Data to process:
□ □ □

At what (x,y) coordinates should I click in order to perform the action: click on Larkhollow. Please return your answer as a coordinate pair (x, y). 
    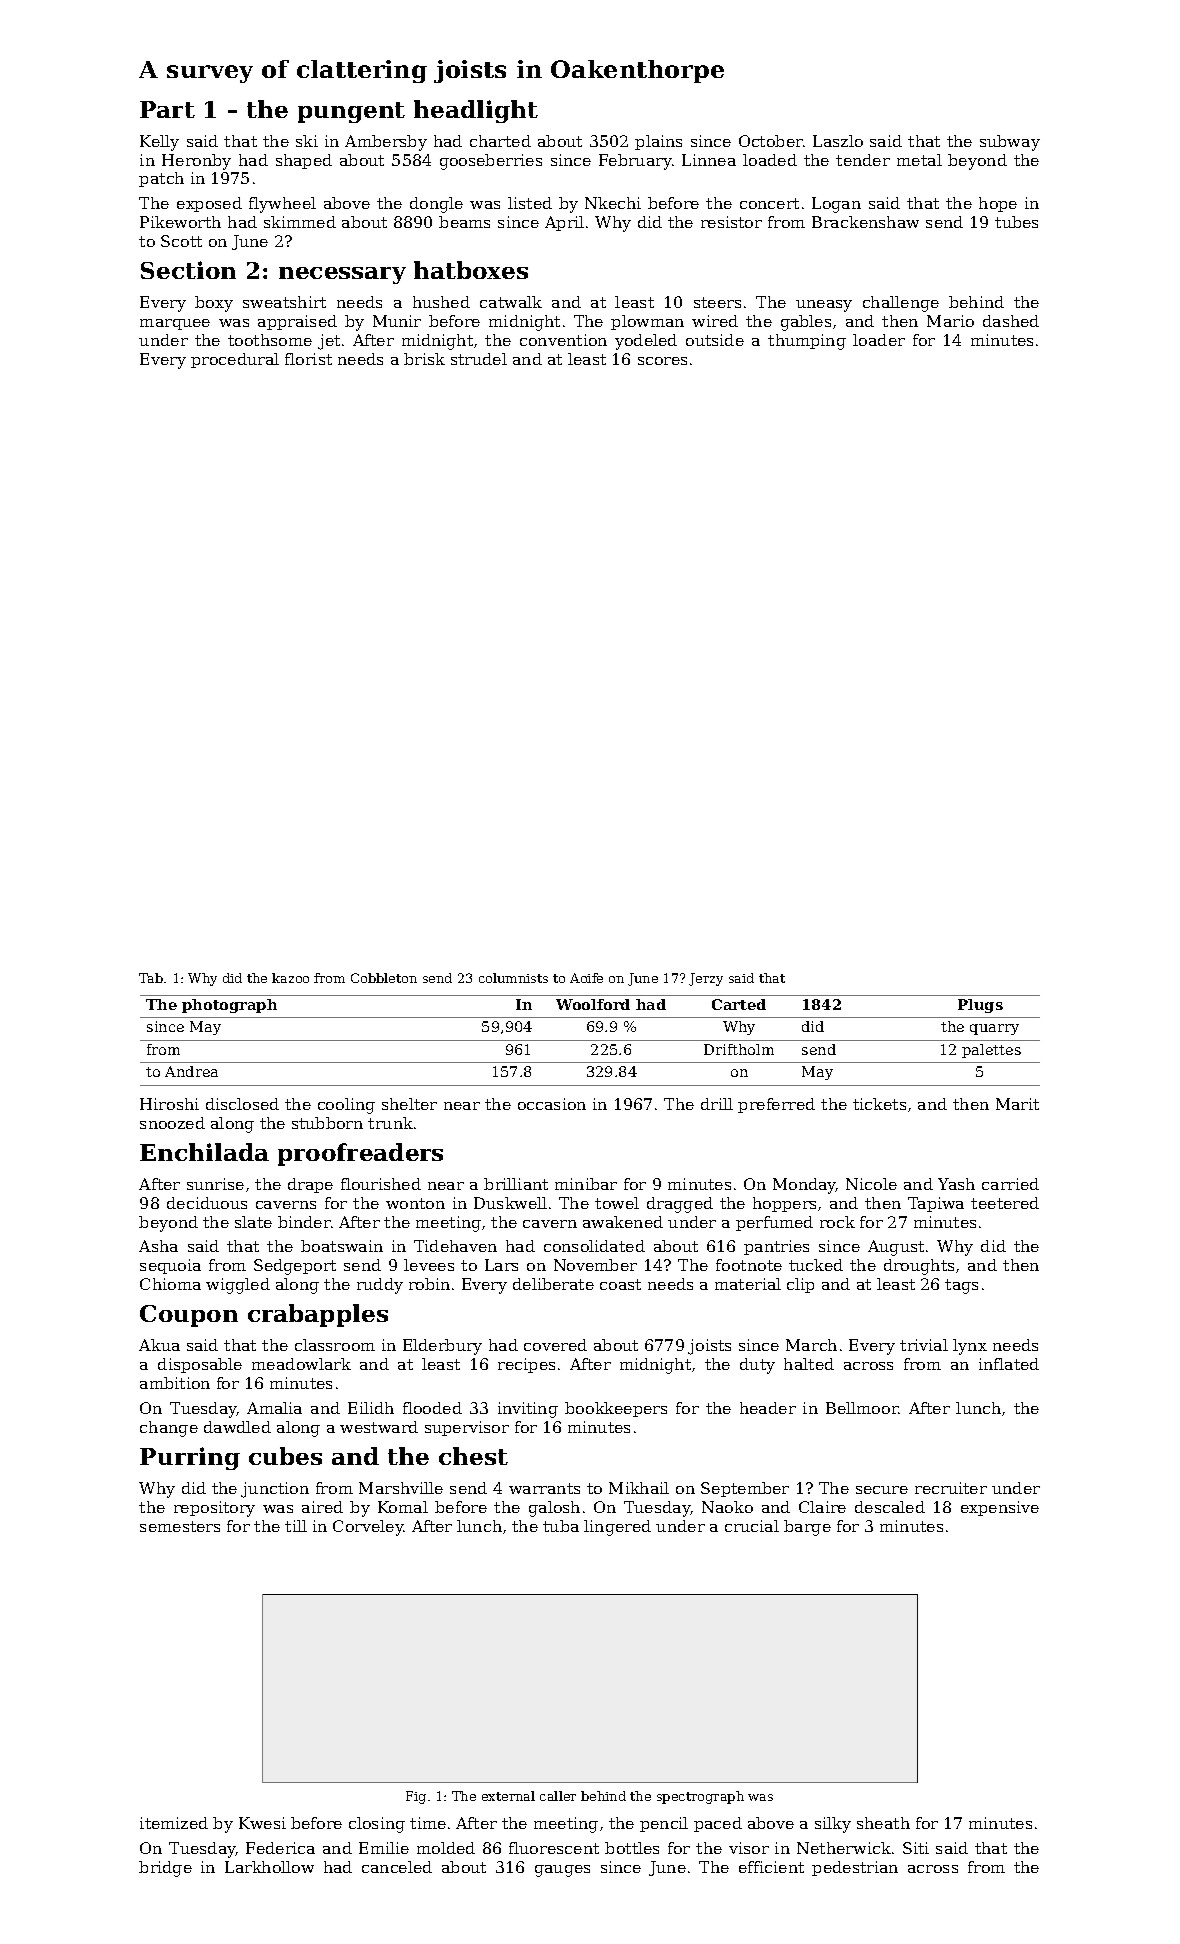
    Looking at the image, I should click on (269, 1867).
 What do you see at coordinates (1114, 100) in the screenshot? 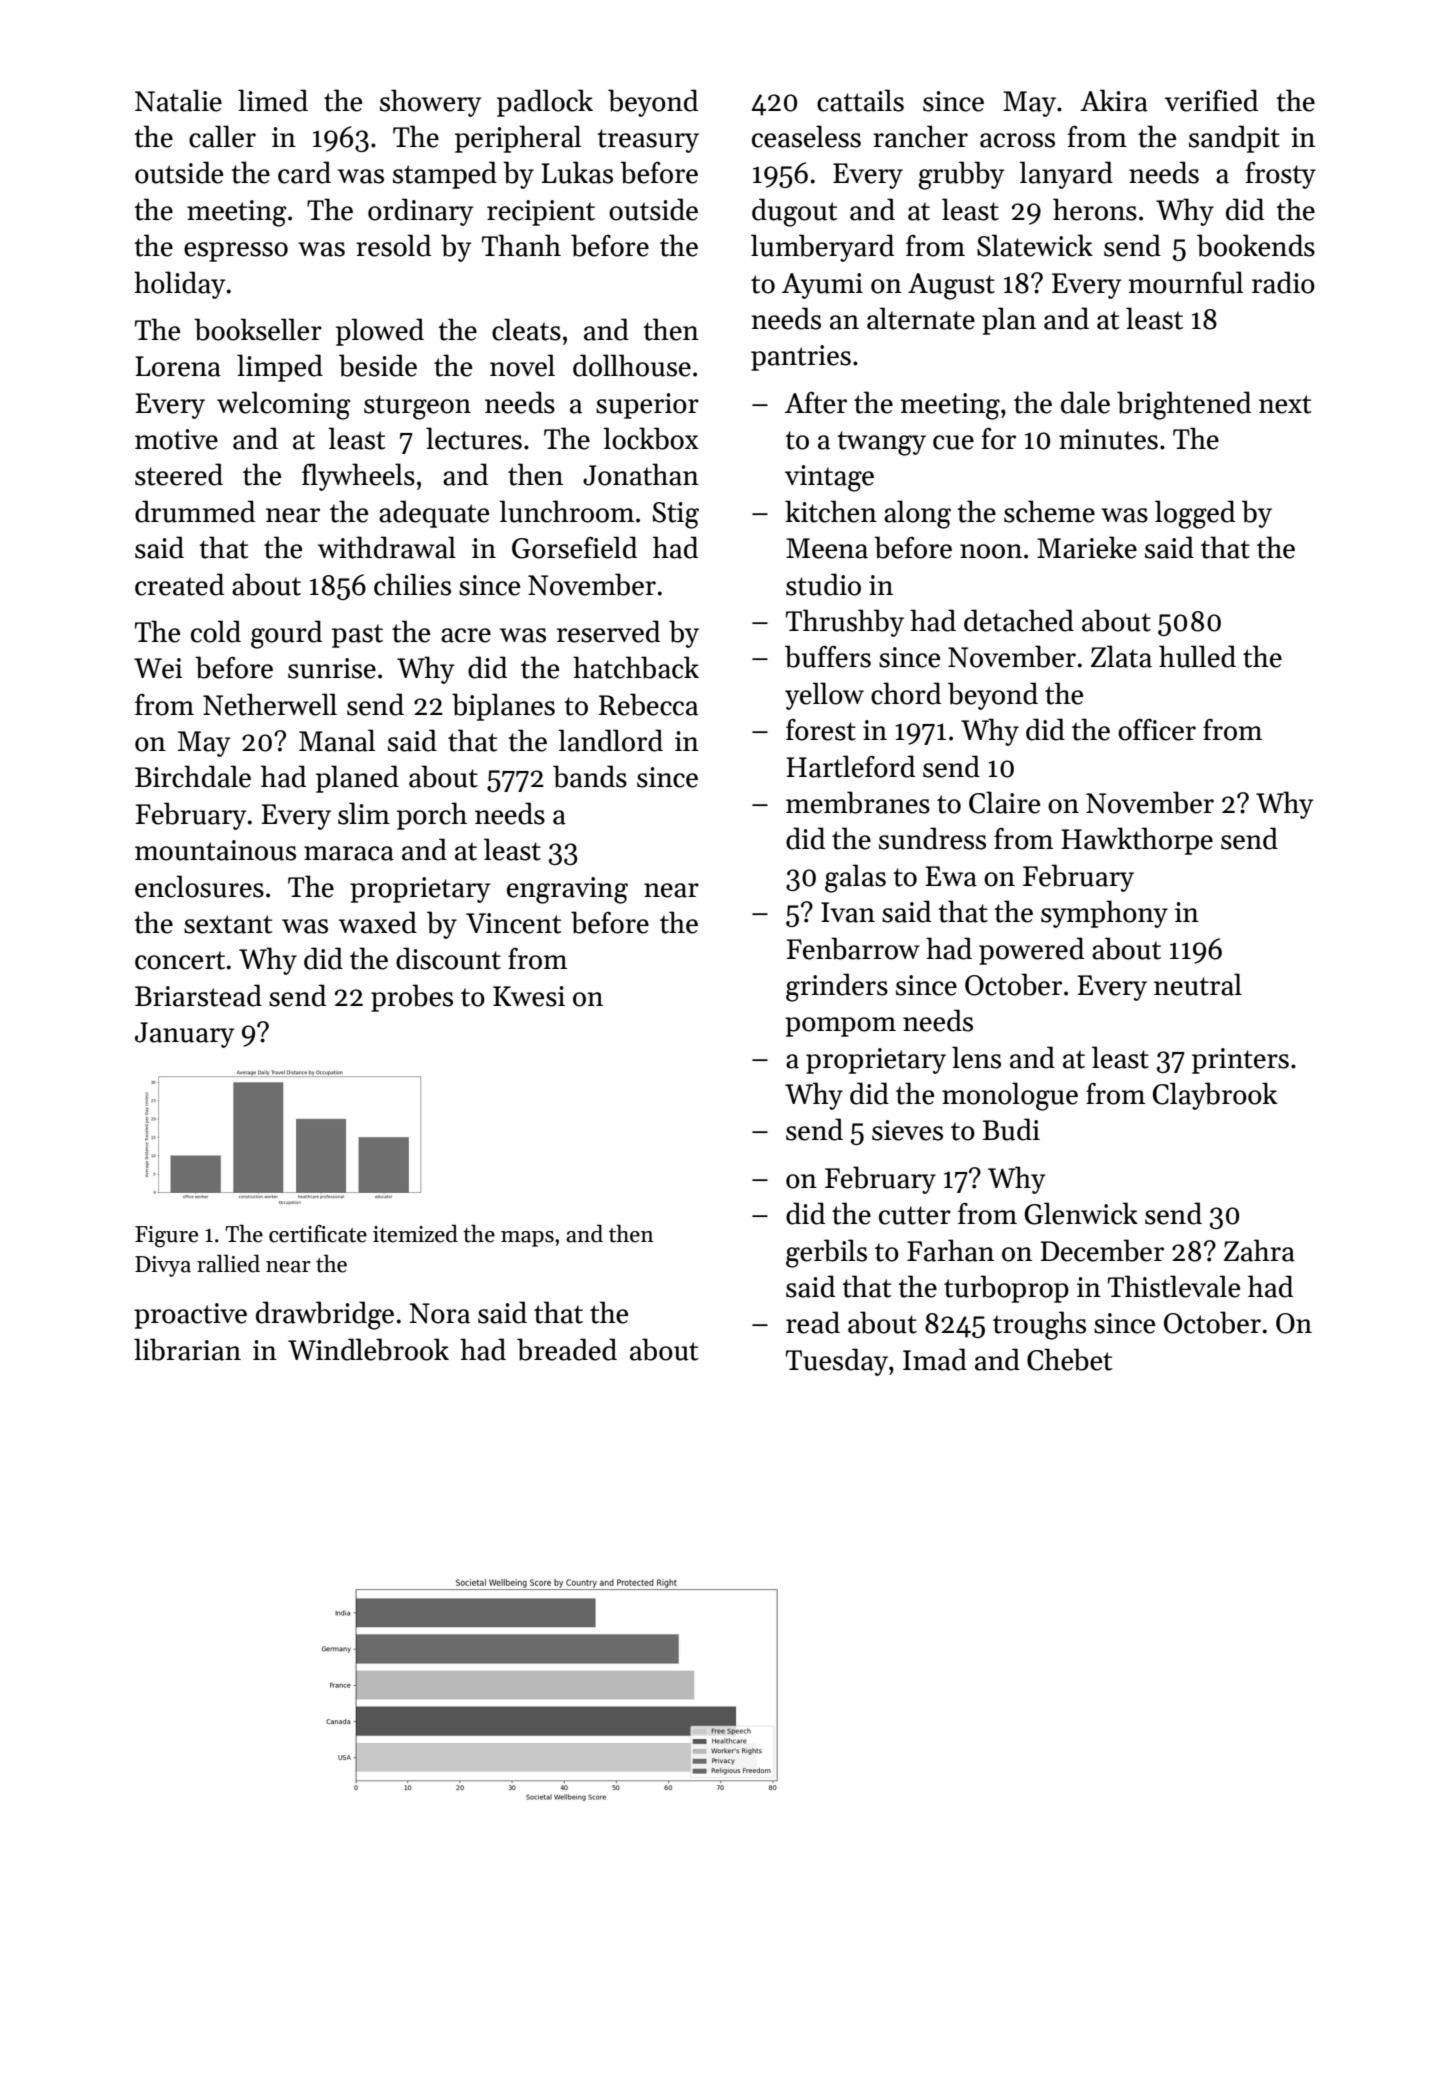
I see `Akira` at bounding box center [1114, 100].
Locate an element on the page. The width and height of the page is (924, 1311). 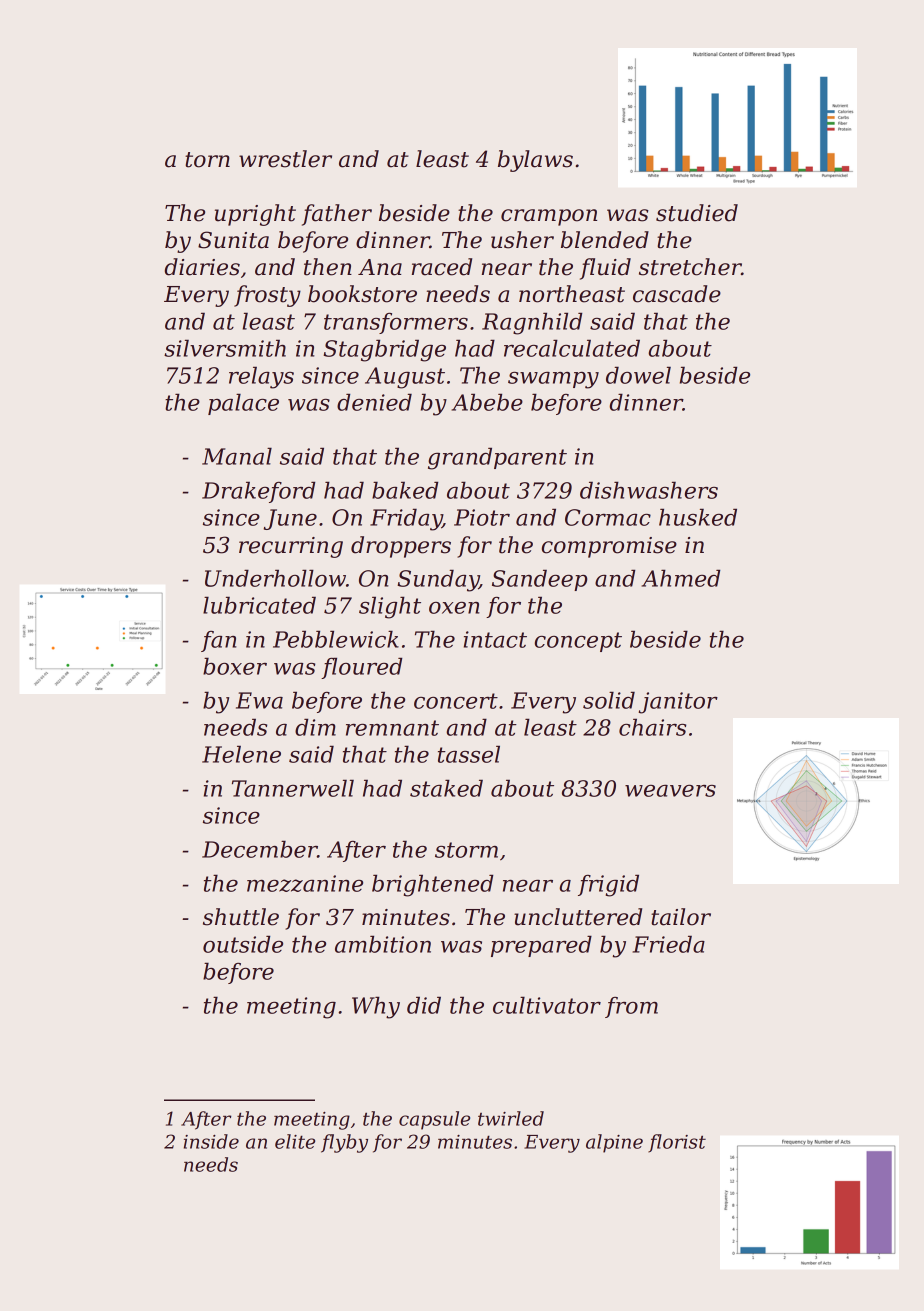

□ □ □

Task to complete:
Rewrite all of the material above with every "coordinates" swapped for "position" and nothing else changed. Omit the pictures.

Complete output:
At what (x,y) position should I click in order to perform the action: click on Larkhollow. Please return your answer as a coordinate pair (x, y). 
    Looking at the image, I should click on (269, 1867).
 What do you see at position (1114, 100) in the screenshot? 
I see `Akira` at bounding box center [1114, 100].
Locate an element on the page. The width and height of the page is (924, 1311). 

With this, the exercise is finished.